EXERCISE BRIEF
From the entries below, report only the number of lines that contain the word "shifted".

====== INFORMATION GIVEN ======

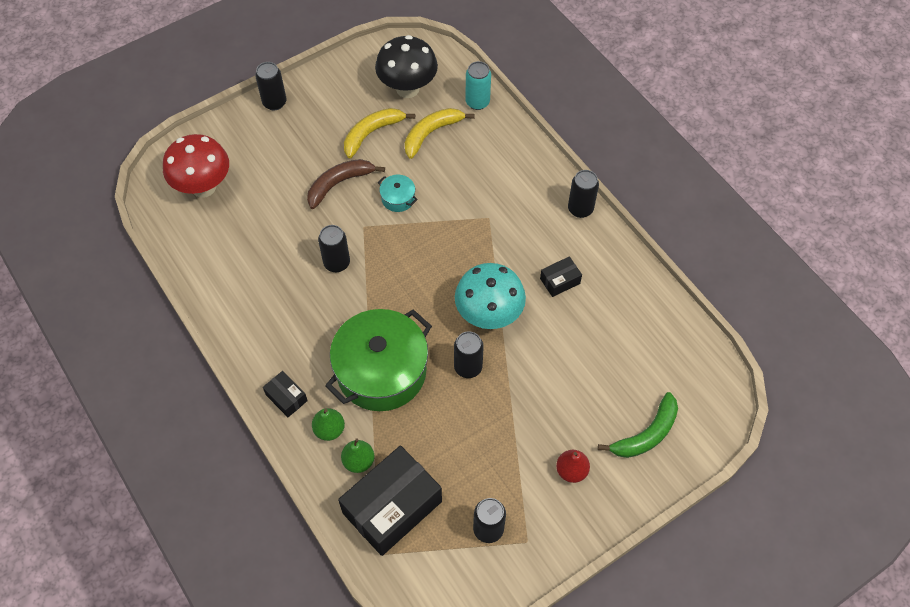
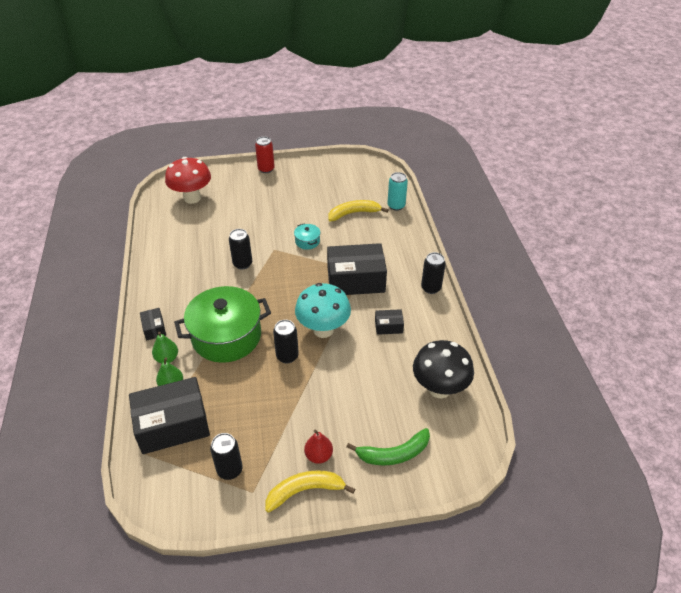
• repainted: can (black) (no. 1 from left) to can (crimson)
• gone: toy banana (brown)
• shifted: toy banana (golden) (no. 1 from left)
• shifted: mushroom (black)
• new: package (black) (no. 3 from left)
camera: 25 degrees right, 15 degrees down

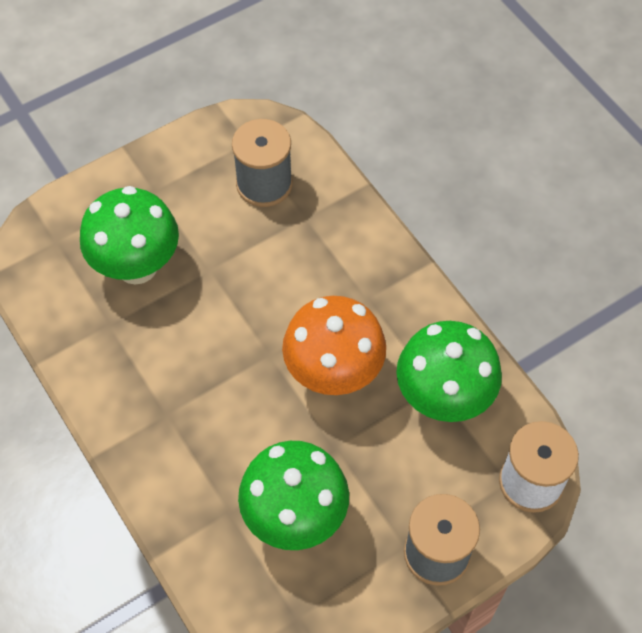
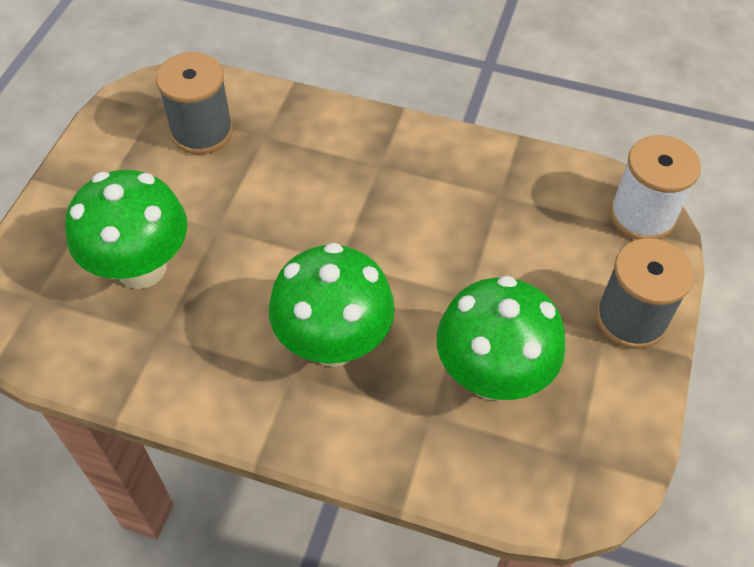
• gone: mushroom (orange)
• shifted: mushroom (emerald) (no. 3 from left in the first image) to mushroom (emerald) (no. 2 from left)
camera: 40 degrees left, 5 degrees down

======

ANSWER BOX
3